INSTRUCTIONS FOR THE TASK: The line that contains "SOIL: YL-69 -> HW-390" and all lines following it to the end of the data below: set these down exactly, and nothing besides.

(Itemized modification records)
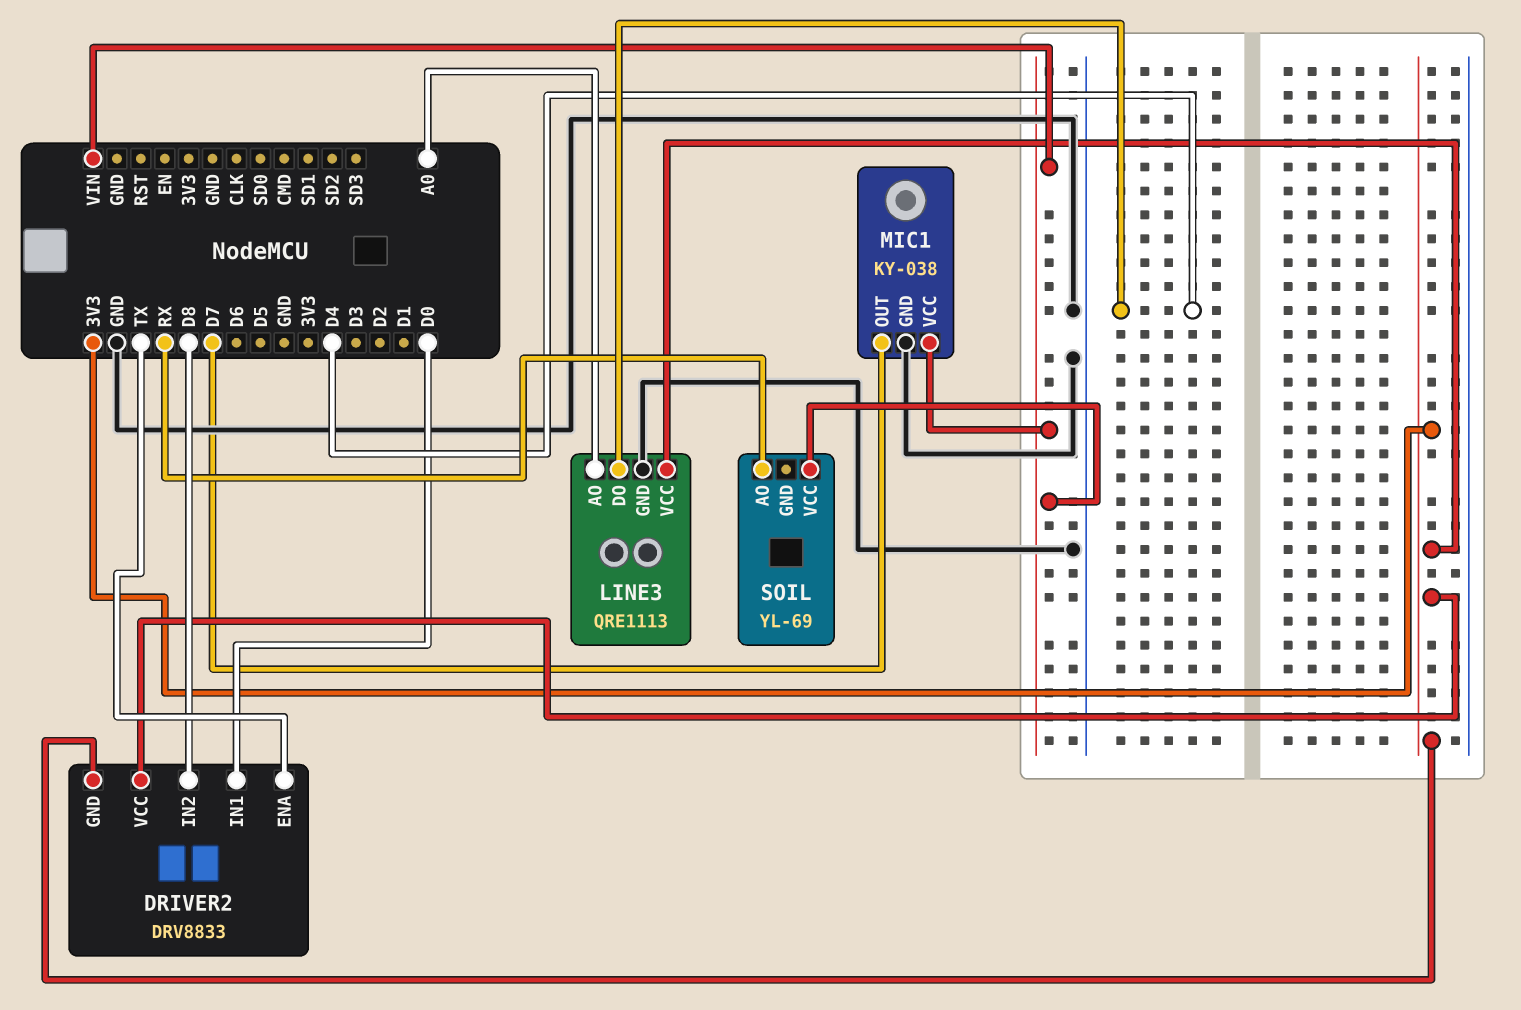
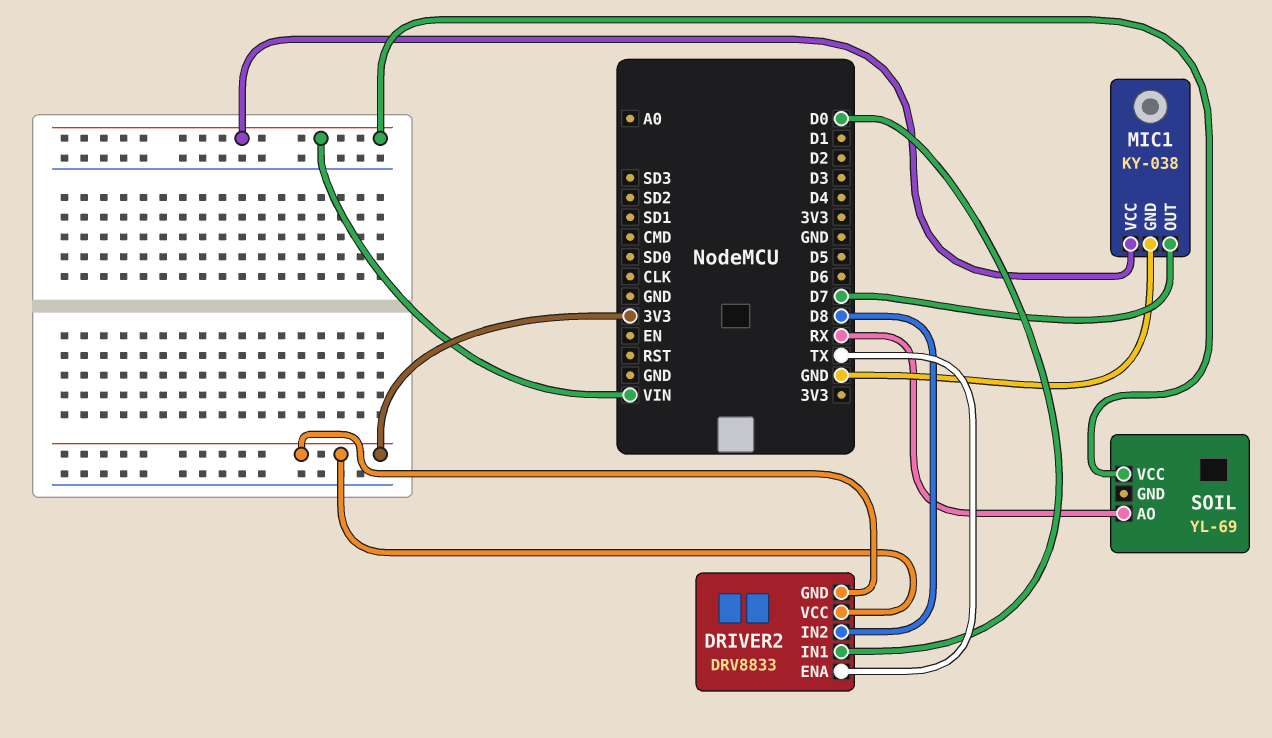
LINE3: QRE1113 -> none
LINE3 pin AO: A0 -> none
LINE3 pin DO: D4 -> none
LINE3 pin GND: GND -> none
LINE3 pin VCC: 3V3 -> none

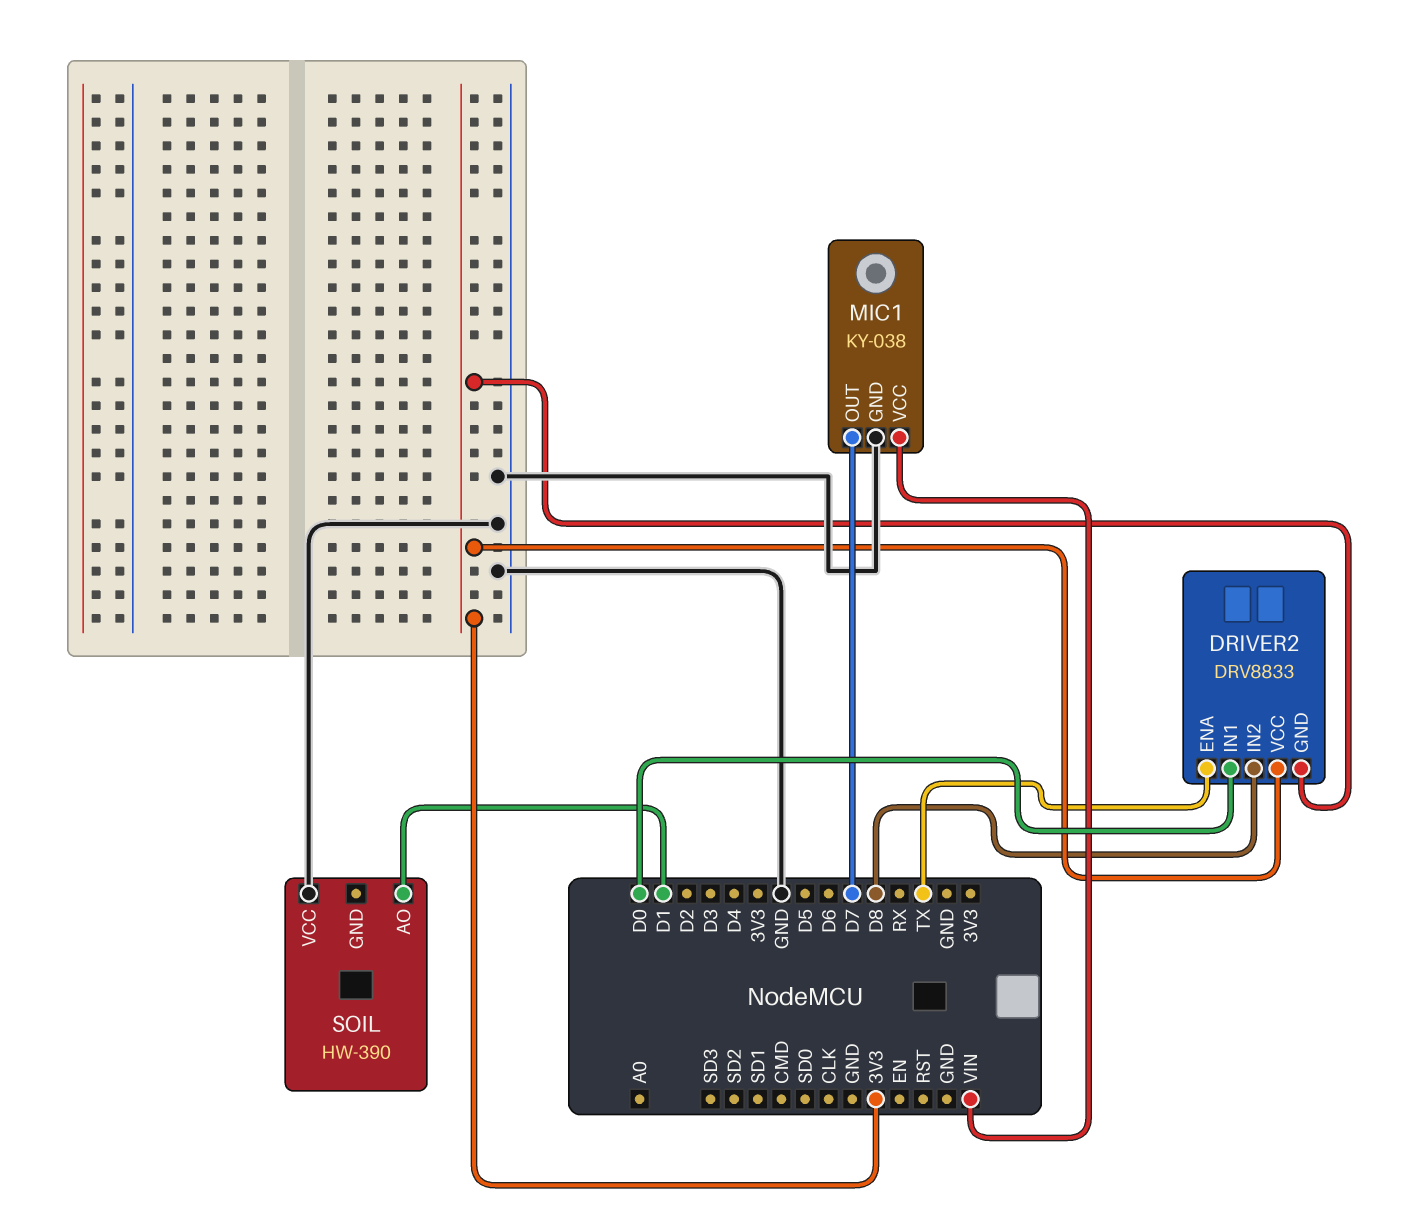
SOIL: YL-69 -> HW-390
SOIL pin AO: RX -> D1
SOIL pin VCC: VIN -> GND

EXERCISE OUTPUT:
SOIL: YL-69 -> HW-390
SOIL pin AO: RX -> D1
SOIL pin VCC: VIN -> GND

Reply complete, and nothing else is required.